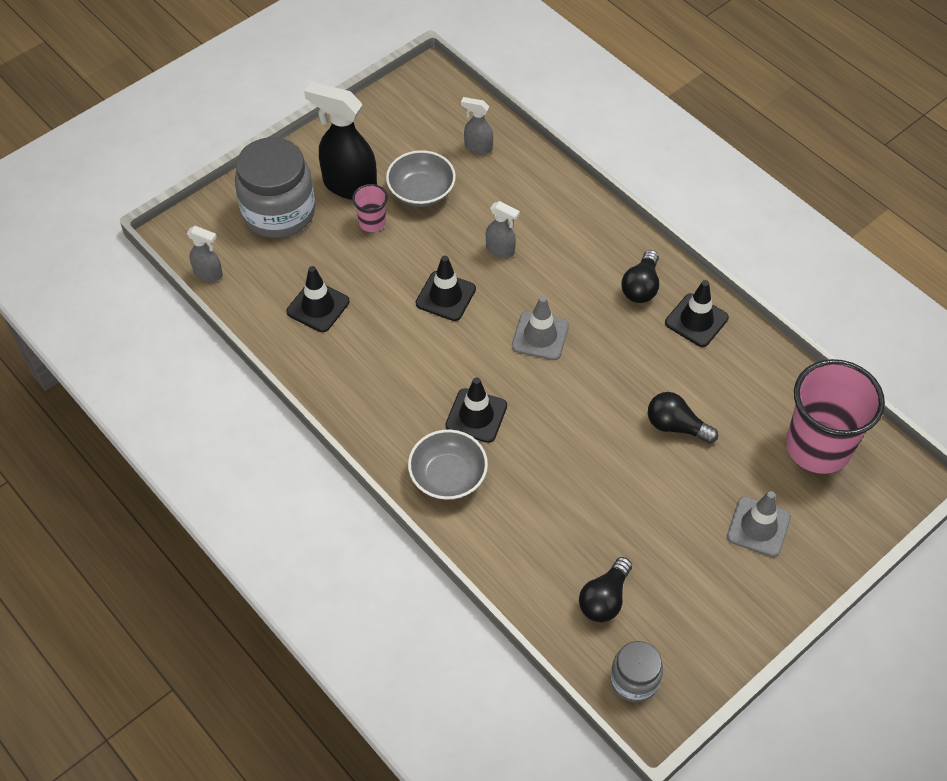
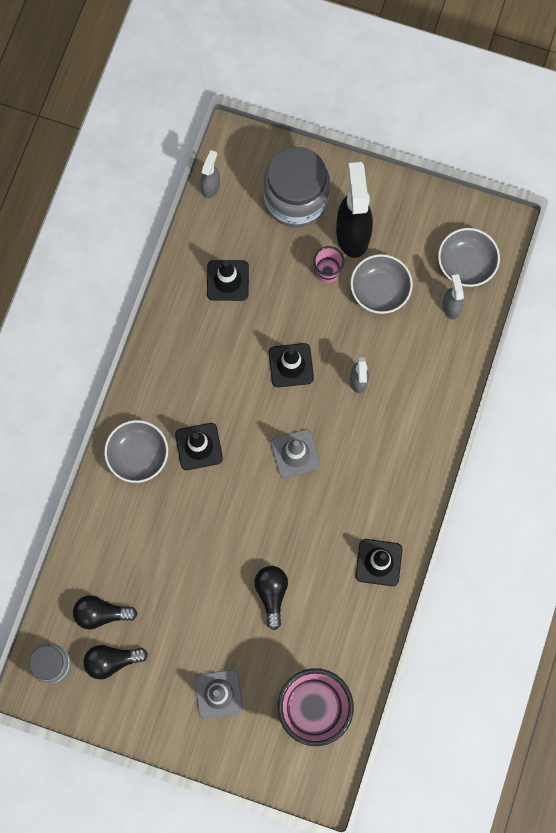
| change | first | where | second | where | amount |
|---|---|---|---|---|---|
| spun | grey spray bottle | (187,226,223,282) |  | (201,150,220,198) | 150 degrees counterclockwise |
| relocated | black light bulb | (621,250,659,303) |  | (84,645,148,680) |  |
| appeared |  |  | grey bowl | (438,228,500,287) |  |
..............................
Problem to work on = Please print, unchanged, the lines from the one holding "degrees counterclockwise |" through the last line of the listing above, including both and omitting the rest.

Completed task =
| spun | grey spray bottle | (187,226,223,282) |  | (201,150,220,198) | 150 degrees counterclockwise |
| relocated | black light bulb | (621,250,659,303) |  | (84,645,148,680) |  |
| appeared |  |  | grey bowl | (438,228,500,287) |  |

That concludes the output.